- Work instruction -
Set down each entry exactly as given; pictures should not appear in the copy.

- Saved data entries -
• • • • • • •

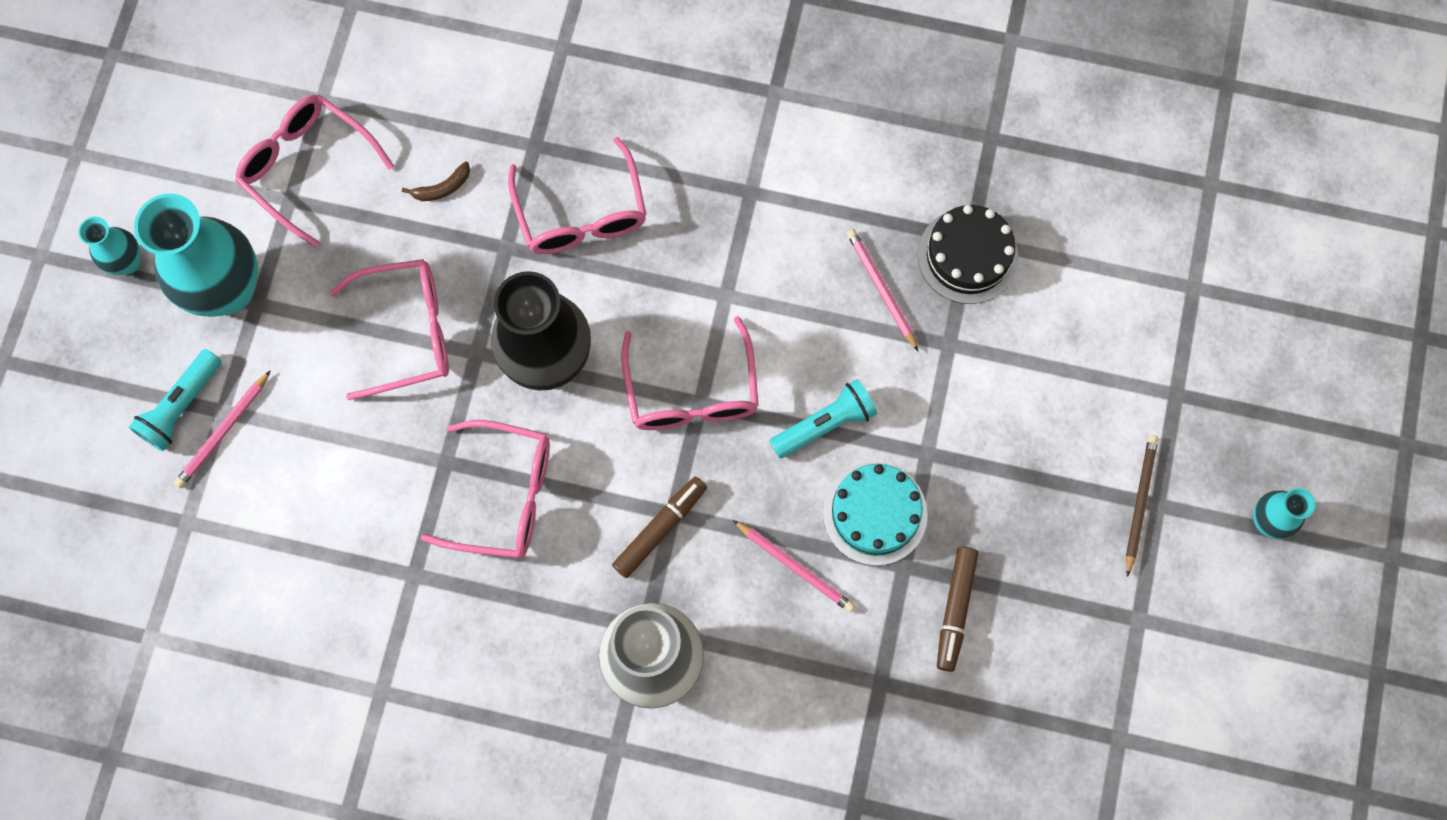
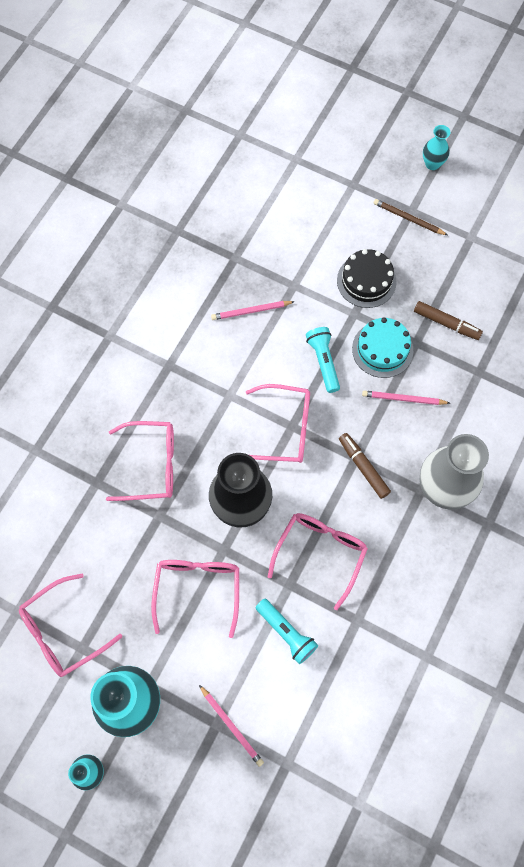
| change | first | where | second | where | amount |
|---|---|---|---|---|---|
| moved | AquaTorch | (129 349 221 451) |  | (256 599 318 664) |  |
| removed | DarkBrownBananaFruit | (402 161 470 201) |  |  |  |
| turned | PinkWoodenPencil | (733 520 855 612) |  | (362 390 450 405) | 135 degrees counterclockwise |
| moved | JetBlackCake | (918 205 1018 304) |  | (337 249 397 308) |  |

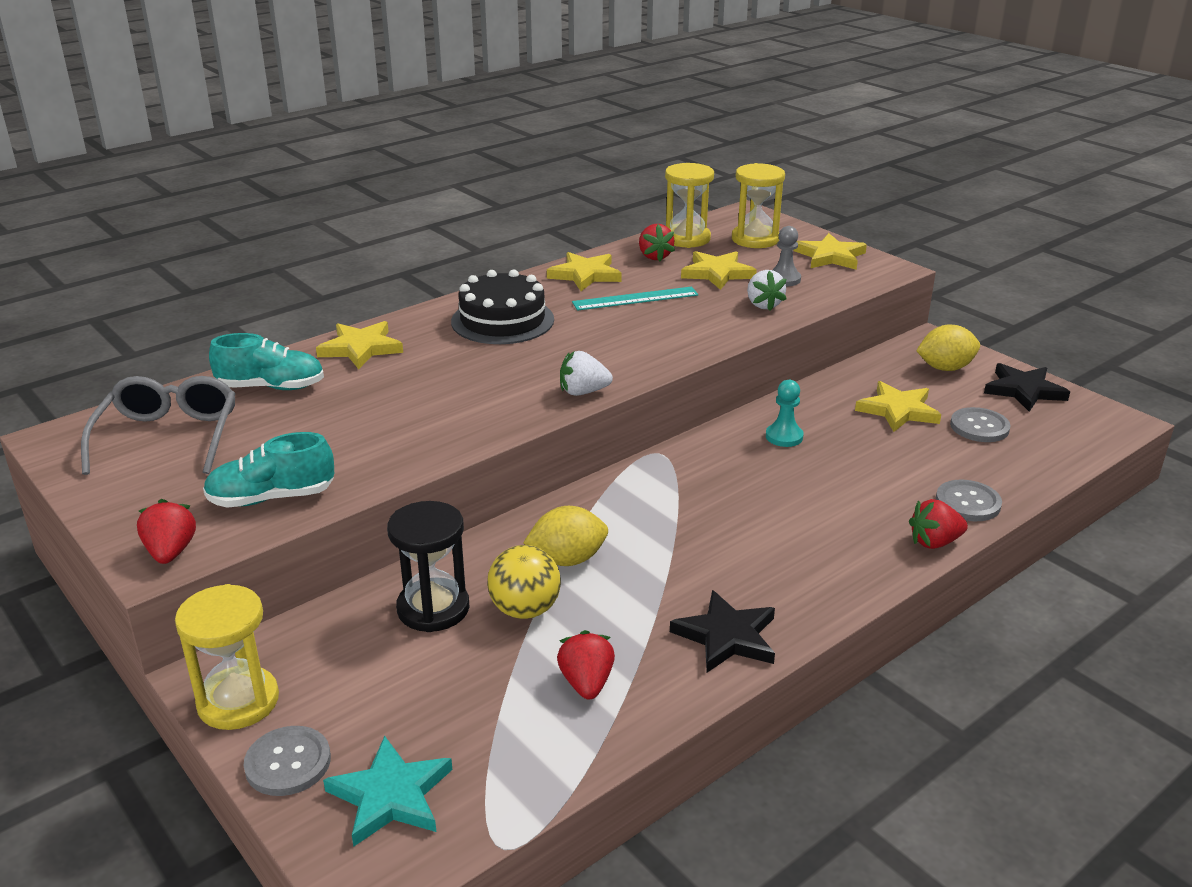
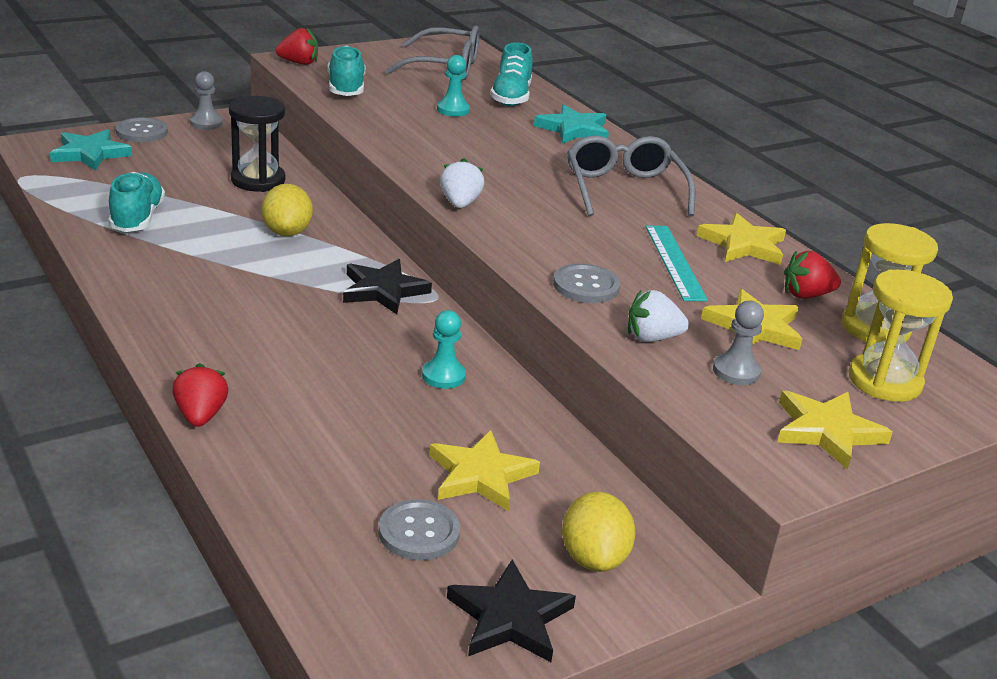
| change | first | where | second | where | amount |
|---|---|---|---|---|---|
| replaced | BrightYellowSandglass | (175 584 279 730) | AshGreyGamePawn | (190 71 222 130) |  |
| recoloured | BrightYellowFivePointedStar | (316 321 403 369) | AquaFivePointedStar | (534 104 609 144) |  |
| replaced | JetBlackCake | (451 269 554 344) | AshGreySpectacles | (567 135 695 217) |  |
| removed | BrightYellowSphere | (487 545 561 619) |  |  |  |
| replaced | ScarletStrawberry | (557 630 615 700) | AquaLaceUpShoe | (108 172 165 232) |  |
| moved | JetBlackFivePointedStar | (670 590 775 672) |  | (343 259 432 314) |  |
| moved | AshGreyShirtButton | (936 480 1002 521) |  | (553 264 620 303) |  |
| added |  |  | AquaGamePawn | (437 55 470 117) |  |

• • • • • • •

- Response below -
| change | first | where | second | where | amount |
|---|---|---|---|---|---|
| moved | AquaTorch | (129 349 221 451) |  | (256 599 318 664) |  |
| removed | DarkBrownBananaFruit | (402 161 470 201) |  |  |  |
| turned | PinkWoodenPencil | (733 520 855 612) |  | (362 390 450 405) | 135 degrees counterclockwise |
| moved | JetBlackCake | (918 205 1018 304) |  | (337 249 397 308) |  |

| change | first | where | second | where | amount |
|---|---|---|---|---|---|
| replaced | BrightYellowSandglass | (175 584 279 730) | AshGreyGamePawn | (190 71 222 130) |  |
| recoloured | BrightYellowFivePointedStar | (316 321 403 369) | AquaFivePointedStar | (534 104 609 144) |  |
| replaced | JetBlackCake | (451 269 554 344) | AshGreySpectacles | (567 135 695 217) |  |
| removed | BrightYellowSphere | (487 545 561 619) |  |  |  |
| replaced | ScarletStrawberry | (557 630 615 700) | AquaLaceUpShoe | (108 172 165 232) |  |
| moved | JetBlackFivePointedStar | (670 590 775 672) |  | (343 259 432 314) |  |
| moved | AshGreyShirtButton | (936 480 1002 521) |  | (553 264 620 303) |  |
| added |  |  | AquaGamePawn | (437 55 470 117) |  |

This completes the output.